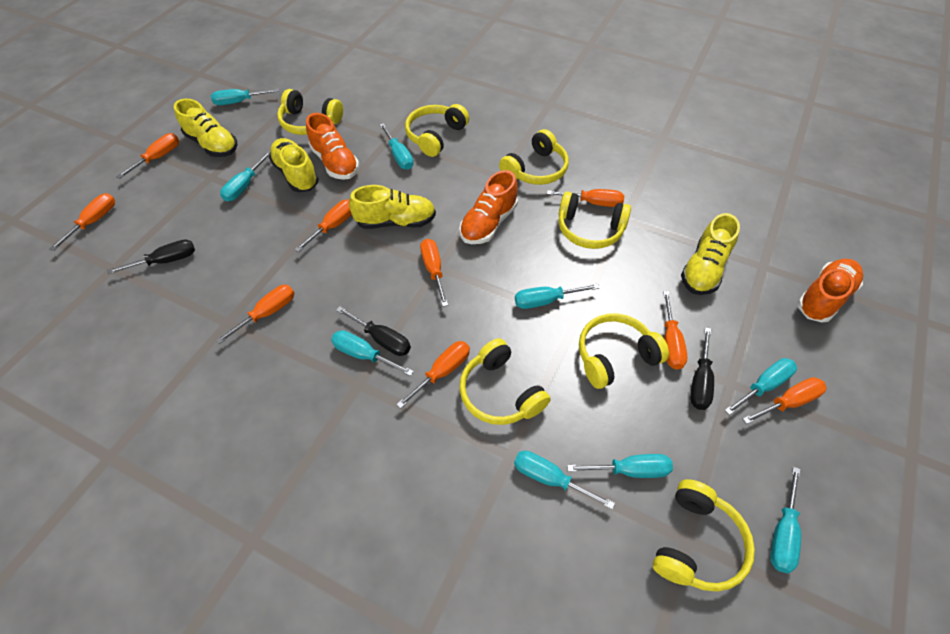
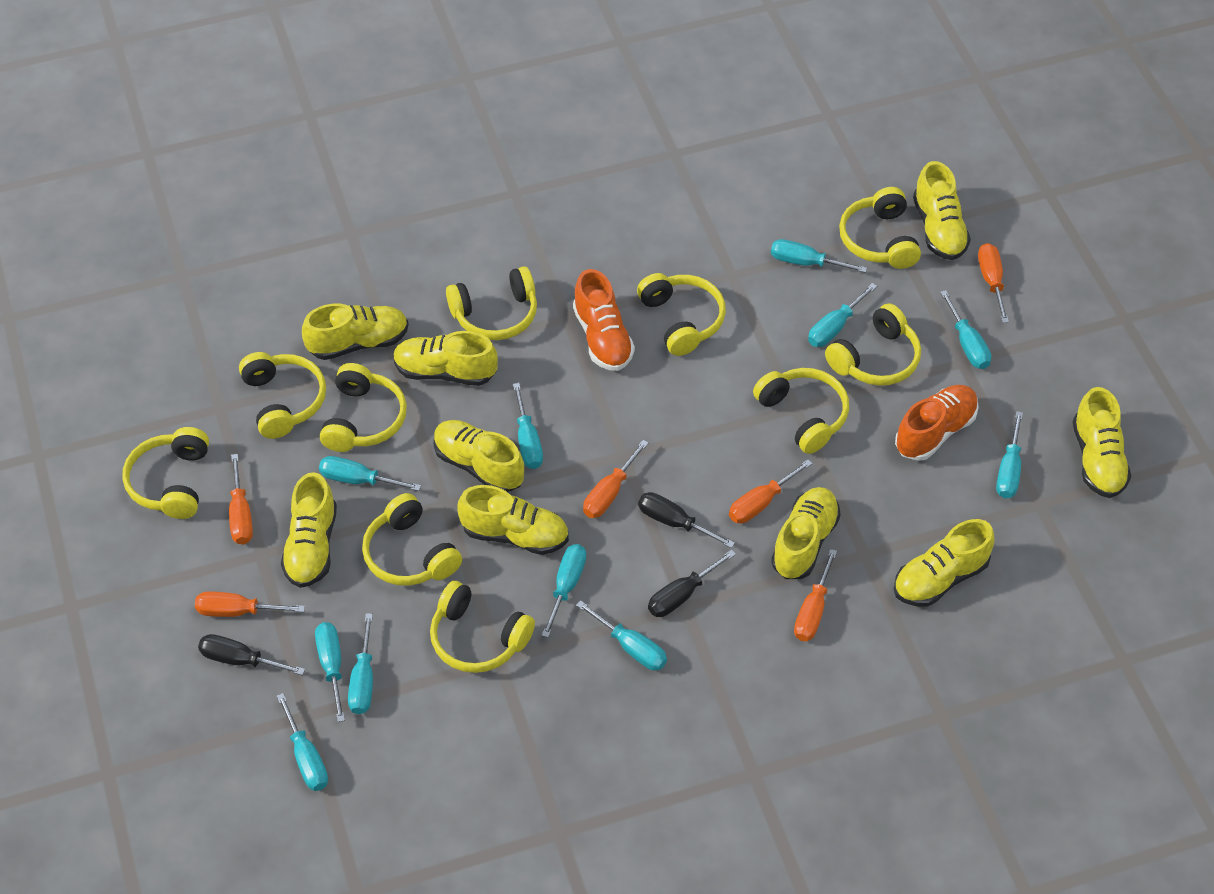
orange screwdriver: 9 -> 6
orange shoe: 3 -> 2
turquoise screwdriver: 9 -> 11
yellow headphones: 7 -> 10
yellow shoe: 4 -> 9

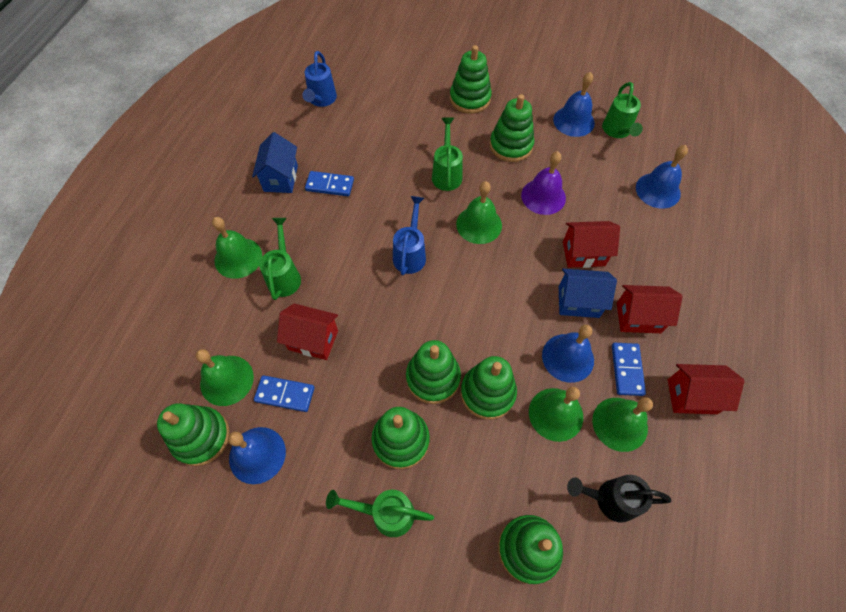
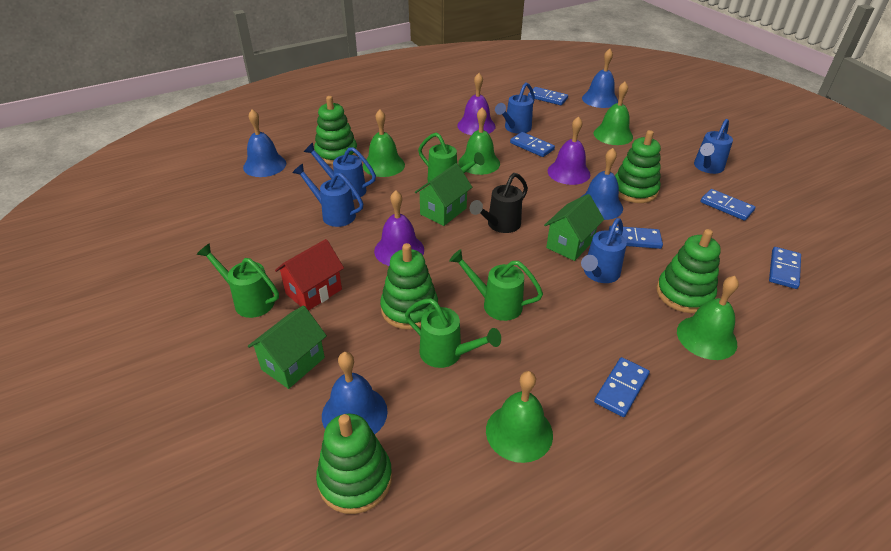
blue domino: 3 -> 6
blue house: 2 -> 0
blue watering can: 2 -> 5
green house: 0 -> 3
green stacking toy: 7 -> 5
purple bell: 1 -> 3
red house: 4 -> 1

▸ **What you have to do**
Your task is to copy every line of the entries that contains the string "green".

▸ **Output of the task**
green house: 0 -> 3
green stacking toy: 7 -> 5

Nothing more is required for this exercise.